Work task
The full set of entries is to be printed exactly, with pictures excluded.

Information
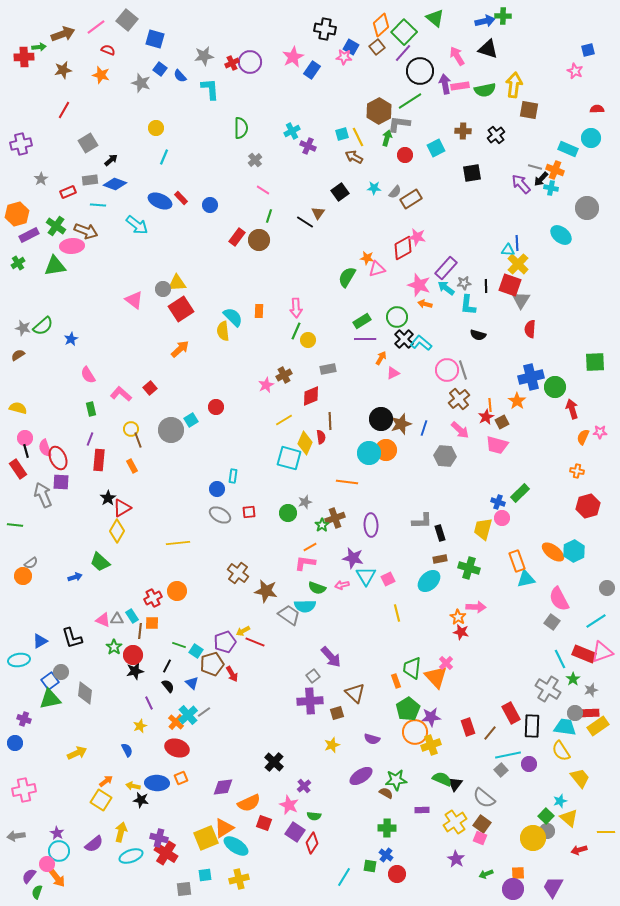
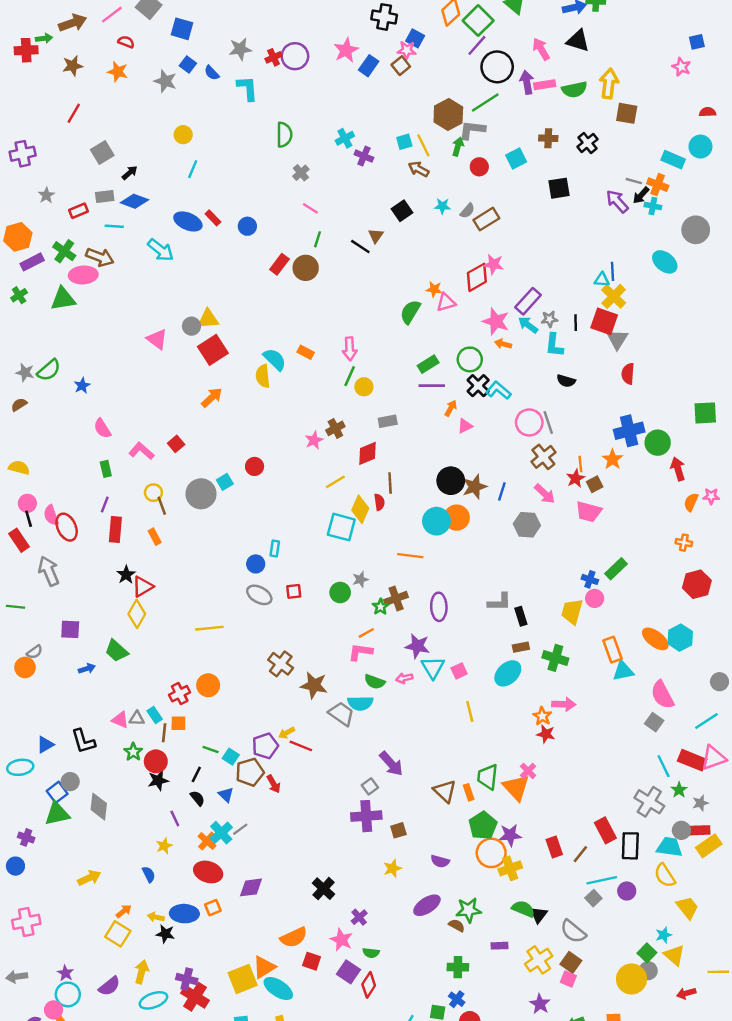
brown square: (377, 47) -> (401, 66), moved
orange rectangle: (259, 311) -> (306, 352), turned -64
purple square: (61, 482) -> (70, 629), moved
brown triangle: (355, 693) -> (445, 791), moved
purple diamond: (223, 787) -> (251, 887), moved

Solution
brown square: (377, 47) -> (401, 66), moved
orange rectangle: (259, 311) -> (306, 352), turned -64
purple square: (61, 482) -> (70, 629), moved
brown triangle: (355, 693) -> (445, 791), moved
purple diamond: (223, 787) -> (251, 887), moved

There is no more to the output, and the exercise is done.